◆ **What is needed**: Some of the lines below need repeating. Reproduce exactly those between the lines holding "R13: 47k (GND, N011) -> none" and "C4: 47pF (GND, N009) -> 47pF (GND, N017)", inclusive.

Edit tracking data:

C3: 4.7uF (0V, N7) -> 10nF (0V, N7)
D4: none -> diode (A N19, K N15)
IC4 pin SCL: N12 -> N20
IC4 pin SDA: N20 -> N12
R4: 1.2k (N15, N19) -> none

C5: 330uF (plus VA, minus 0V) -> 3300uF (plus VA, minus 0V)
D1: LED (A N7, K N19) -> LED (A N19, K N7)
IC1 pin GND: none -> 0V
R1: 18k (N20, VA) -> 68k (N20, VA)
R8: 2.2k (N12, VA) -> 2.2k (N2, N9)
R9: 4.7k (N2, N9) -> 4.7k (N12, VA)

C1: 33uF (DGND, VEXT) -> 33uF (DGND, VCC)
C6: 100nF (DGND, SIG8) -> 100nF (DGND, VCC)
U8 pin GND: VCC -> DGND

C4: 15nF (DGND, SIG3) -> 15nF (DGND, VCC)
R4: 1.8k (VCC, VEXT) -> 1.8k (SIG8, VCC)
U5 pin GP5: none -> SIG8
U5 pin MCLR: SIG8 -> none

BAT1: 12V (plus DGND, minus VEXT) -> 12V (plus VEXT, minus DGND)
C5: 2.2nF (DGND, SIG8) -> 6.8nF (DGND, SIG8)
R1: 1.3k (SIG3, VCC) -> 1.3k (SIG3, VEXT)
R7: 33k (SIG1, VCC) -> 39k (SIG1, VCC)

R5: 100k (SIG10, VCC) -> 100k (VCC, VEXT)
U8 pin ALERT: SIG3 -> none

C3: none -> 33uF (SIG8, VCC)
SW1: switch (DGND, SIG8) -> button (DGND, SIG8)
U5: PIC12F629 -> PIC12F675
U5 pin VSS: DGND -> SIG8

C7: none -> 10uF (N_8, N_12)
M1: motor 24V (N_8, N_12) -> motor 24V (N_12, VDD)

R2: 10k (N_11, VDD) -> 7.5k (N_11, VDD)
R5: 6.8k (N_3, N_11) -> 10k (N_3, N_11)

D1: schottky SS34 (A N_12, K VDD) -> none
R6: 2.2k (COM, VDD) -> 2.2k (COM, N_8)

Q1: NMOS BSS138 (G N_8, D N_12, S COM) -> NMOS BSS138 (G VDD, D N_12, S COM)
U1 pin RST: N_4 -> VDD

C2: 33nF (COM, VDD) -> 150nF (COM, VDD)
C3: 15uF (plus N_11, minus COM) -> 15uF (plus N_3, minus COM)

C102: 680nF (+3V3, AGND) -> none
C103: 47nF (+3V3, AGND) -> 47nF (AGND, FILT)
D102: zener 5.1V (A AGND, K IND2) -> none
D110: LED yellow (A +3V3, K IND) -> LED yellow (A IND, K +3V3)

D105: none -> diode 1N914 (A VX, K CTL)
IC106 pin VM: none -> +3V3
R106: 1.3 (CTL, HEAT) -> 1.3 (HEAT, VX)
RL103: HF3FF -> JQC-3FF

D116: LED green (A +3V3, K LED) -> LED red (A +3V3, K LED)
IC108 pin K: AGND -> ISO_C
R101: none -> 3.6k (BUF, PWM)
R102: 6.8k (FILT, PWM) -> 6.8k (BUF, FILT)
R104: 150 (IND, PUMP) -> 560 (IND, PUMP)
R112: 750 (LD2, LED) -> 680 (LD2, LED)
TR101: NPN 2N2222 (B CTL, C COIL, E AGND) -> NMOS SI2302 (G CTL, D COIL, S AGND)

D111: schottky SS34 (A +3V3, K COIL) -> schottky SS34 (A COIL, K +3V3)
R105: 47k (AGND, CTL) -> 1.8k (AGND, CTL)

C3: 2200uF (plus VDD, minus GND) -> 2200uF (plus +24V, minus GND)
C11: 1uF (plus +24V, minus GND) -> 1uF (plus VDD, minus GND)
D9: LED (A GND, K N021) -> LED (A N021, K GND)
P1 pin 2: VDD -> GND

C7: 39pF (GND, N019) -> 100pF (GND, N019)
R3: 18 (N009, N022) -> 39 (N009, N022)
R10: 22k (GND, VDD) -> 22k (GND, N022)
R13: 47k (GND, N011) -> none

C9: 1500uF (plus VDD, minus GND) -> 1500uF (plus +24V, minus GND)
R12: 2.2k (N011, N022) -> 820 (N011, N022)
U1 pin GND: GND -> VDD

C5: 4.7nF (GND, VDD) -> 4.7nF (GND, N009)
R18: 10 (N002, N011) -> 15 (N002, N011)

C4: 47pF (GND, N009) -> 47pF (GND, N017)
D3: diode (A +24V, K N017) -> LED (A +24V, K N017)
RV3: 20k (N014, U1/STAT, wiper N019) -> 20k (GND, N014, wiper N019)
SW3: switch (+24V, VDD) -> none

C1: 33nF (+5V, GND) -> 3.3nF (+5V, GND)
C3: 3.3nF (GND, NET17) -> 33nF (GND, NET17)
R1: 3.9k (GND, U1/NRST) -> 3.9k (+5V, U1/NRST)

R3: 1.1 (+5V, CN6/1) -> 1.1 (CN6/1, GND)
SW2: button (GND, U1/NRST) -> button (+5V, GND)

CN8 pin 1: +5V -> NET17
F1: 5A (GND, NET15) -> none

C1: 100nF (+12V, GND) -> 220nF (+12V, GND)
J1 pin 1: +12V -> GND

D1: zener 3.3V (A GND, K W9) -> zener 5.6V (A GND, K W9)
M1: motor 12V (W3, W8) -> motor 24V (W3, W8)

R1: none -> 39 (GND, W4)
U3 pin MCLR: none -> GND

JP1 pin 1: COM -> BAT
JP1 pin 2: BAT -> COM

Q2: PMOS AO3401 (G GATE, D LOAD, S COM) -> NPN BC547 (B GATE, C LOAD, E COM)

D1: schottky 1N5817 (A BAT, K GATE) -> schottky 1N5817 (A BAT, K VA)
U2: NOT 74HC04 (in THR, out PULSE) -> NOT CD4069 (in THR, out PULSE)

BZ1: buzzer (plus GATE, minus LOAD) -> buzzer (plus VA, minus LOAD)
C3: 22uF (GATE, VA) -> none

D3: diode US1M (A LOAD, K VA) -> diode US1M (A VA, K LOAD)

◆ **Exercise response**:
R13: 47k (GND, N011) -> none

C9: 1500uF (plus VDD, minus GND) -> 1500uF (plus +24V, minus GND)
R12: 2.2k (N011, N022) -> 820 (N011, N022)
U1 pin GND: GND -> VDD

C5: 4.7nF (GND, VDD) -> 4.7nF (GND, N009)
R18: 10 (N002, N011) -> 15 (N002, N011)

C4: 47pF (GND, N009) -> 47pF (GND, N017)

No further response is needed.